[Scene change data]
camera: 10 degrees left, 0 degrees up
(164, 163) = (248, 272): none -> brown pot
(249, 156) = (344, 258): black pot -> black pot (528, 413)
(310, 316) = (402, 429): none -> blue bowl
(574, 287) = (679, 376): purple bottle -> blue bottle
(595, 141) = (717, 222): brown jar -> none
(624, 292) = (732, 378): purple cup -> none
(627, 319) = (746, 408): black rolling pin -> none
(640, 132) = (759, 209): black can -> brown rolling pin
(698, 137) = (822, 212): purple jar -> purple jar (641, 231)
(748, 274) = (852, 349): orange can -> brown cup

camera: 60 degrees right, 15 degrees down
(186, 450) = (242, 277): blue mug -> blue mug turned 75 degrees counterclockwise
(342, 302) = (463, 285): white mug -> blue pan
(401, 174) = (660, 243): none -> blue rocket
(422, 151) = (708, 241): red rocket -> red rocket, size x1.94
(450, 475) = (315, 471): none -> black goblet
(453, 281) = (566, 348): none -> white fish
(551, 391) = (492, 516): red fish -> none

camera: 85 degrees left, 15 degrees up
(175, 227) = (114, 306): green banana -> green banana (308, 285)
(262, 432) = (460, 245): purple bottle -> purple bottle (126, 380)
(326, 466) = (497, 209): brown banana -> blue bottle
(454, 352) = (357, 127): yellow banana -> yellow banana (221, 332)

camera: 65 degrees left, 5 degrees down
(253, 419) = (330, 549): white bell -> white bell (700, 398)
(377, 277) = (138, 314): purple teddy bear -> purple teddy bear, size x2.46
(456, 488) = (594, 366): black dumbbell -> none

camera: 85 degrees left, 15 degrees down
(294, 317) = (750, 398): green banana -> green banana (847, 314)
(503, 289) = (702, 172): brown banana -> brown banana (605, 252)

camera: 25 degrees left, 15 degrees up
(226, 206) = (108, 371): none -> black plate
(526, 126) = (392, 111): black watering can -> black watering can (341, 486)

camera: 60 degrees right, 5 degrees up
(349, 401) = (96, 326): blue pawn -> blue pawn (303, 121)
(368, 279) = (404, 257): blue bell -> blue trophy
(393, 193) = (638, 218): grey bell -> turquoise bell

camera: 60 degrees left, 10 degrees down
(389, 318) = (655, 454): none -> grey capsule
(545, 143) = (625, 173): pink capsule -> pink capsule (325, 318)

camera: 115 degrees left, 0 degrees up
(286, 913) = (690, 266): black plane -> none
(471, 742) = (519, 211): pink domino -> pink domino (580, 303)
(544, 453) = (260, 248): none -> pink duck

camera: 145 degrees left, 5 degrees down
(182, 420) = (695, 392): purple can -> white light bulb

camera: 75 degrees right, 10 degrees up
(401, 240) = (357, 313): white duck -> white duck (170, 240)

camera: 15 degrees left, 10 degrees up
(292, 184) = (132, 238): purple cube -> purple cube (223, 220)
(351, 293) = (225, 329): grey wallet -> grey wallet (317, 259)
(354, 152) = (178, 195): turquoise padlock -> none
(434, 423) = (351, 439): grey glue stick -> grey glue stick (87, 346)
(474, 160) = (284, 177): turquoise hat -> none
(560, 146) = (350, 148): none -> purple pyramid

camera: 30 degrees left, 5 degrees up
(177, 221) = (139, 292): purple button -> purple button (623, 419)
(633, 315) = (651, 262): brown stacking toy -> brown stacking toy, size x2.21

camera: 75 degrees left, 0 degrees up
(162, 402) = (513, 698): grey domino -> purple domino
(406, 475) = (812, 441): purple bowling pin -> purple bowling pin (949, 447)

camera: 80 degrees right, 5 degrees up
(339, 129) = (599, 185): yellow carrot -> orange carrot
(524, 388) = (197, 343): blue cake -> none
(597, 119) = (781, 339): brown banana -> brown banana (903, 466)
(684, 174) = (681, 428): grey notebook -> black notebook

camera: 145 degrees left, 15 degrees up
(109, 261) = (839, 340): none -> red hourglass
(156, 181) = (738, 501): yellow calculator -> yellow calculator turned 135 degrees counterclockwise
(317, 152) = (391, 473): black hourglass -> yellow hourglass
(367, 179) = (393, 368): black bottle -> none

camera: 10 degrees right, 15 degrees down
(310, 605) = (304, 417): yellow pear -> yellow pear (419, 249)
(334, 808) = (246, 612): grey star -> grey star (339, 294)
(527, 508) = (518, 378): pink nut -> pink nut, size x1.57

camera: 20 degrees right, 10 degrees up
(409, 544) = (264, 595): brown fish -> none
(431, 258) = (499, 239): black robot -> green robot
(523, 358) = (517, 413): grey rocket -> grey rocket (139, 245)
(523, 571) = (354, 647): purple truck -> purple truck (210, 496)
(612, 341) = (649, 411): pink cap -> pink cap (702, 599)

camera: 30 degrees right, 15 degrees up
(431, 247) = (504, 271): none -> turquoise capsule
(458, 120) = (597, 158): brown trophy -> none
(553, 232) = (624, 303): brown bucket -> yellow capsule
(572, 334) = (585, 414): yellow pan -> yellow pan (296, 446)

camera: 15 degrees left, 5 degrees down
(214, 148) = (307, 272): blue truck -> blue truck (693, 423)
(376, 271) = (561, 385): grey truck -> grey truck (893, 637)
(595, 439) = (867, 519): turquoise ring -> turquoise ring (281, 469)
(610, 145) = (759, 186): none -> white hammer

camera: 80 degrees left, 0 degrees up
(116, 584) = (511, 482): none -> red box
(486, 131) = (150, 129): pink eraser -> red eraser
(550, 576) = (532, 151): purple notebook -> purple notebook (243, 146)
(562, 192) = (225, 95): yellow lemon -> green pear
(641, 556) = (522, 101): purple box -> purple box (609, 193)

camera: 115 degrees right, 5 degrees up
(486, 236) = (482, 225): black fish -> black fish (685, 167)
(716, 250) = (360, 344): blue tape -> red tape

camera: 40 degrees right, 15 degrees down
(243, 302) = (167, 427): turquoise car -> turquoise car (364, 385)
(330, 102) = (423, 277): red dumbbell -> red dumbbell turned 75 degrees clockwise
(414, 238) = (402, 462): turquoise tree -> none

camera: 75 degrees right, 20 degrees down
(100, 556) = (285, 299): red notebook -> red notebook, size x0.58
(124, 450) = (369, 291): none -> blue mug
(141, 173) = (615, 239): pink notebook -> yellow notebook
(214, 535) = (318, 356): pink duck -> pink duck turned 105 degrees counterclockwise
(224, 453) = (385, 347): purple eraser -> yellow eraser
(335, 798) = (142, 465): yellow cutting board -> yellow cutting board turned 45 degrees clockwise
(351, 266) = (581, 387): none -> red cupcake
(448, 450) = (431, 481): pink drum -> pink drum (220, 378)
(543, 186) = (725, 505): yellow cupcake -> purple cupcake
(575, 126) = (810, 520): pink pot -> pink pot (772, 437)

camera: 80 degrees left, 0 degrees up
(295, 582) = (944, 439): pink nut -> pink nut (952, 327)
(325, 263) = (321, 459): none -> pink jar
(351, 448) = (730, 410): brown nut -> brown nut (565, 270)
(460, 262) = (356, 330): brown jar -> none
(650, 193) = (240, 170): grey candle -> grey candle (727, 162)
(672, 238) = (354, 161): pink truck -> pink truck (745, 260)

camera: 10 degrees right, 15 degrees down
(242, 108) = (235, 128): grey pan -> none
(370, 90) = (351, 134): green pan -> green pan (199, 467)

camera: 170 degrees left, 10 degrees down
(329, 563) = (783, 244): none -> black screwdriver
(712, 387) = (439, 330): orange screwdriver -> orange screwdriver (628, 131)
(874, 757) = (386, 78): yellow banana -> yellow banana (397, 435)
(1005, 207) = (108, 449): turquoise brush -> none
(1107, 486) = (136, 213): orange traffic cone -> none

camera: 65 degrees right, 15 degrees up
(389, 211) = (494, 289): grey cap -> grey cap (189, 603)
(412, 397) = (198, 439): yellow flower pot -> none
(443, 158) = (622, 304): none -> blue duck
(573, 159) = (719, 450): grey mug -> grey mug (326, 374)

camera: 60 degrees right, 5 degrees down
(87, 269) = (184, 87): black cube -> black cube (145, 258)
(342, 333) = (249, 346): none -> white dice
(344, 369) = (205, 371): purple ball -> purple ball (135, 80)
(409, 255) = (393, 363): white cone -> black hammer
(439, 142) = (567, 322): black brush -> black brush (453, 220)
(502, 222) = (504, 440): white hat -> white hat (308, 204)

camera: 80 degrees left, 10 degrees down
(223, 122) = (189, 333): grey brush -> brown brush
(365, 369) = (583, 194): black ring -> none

PROBLEM TO WORK ON :: After locating the line holding "(456, 488) = (594, 366): black" above, output exactly that line and every line after it through the line holding "(354, 152) = (178, 195): turquoise". Include nothing else.

SOLUTION ::
(456, 488) = (594, 366): black dumbbell -> none

camera: 85 degrees left, 15 degrees down
(294, 317) = (750, 398): green banana -> green banana (847, 314)
(503, 289) = (702, 172): brown banana -> brown banana (605, 252)

camera: 25 degrees left, 15 degrees up
(226, 206) = (108, 371): none -> black plate
(526, 126) = (392, 111): black watering can -> black watering can (341, 486)

camera: 60 degrees right, 5 degrees up
(349, 401) = (96, 326): blue pawn -> blue pawn (303, 121)
(368, 279) = (404, 257): blue bell -> blue trophy
(393, 193) = (638, 218): grey bell -> turquoise bell

camera: 60 degrees left, 10 degrees down
(389, 318) = (655, 454): none -> grey capsule
(545, 143) = (625, 173): pink capsule -> pink capsule (325, 318)

camera: 115 degrees left, 0 degrees up
(286, 913) = (690, 266): black plane -> none
(471, 742) = (519, 211): pink domino -> pink domino (580, 303)
(544, 453) = (260, 248): none -> pink duck

camera: 145 degrees left, 5 degrees down
(182, 420) = (695, 392): purple can -> white light bulb

camera: 75 degrees right, 10 degrees up
(401, 240) = (357, 313): white duck -> white duck (170, 240)

camera: 15 degrees left, 10 degrees up
(292, 184) = (132, 238): purple cube -> purple cube (223, 220)
(351, 293) = (225, 329): grey wallet -> grey wallet (317, 259)
(354, 152) = (178, 195): turquoise padlock -> none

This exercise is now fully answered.